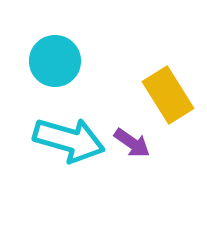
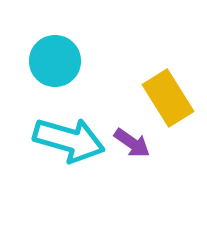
yellow rectangle: moved 3 px down
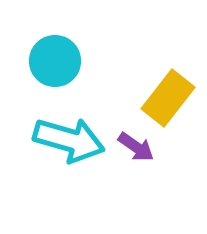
yellow rectangle: rotated 70 degrees clockwise
purple arrow: moved 4 px right, 4 px down
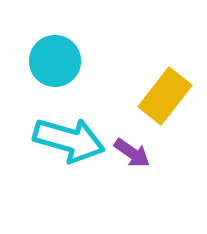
yellow rectangle: moved 3 px left, 2 px up
purple arrow: moved 4 px left, 6 px down
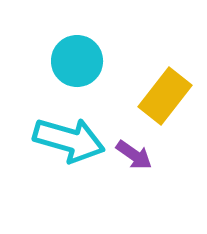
cyan circle: moved 22 px right
purple arrow: moved 2 px right, 2 px down
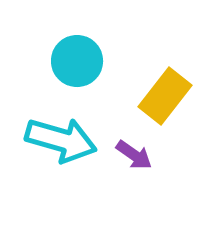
cyan arrow: moved 8 px left
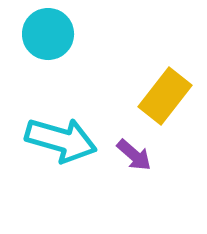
cyan circle: moved 29 px left, 27 px up
purple arrow: rotated 6 degrees clockwise
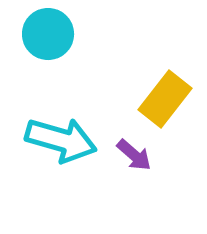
yellow rectangle: moved 3 px down
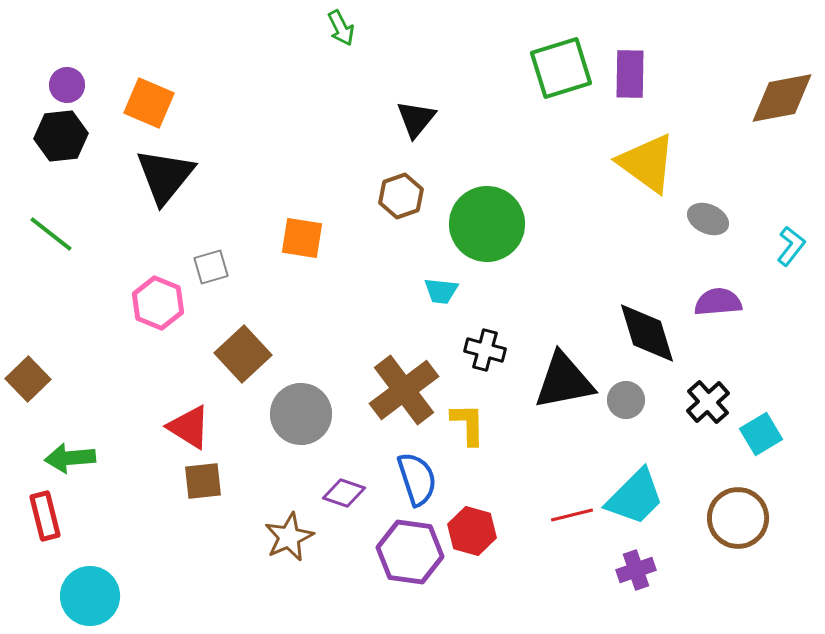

::::::::

What the exercise asks: Reproduce every line of the material word for word, leaving out the pictures.

Reply:
yellow rectangle: moved 3 px down
yellow rectangle: rotated 70 degrees clockwise
purple arrow: moved 4 px right, 4 px down
yellow rectangle: moved 3 px left, 2 px up
purple arrow: moved 4 px left, 6 px down
cyan circle: moved 22 px right
purple arrow: moved 2 px right, 2 px down
cyan arrow: moved 8 px left
cyan circle: moved 29 px left, 27 px up
purple arrow: rotated 6 degrees clockwise
yellow rectangle: moved 3 px down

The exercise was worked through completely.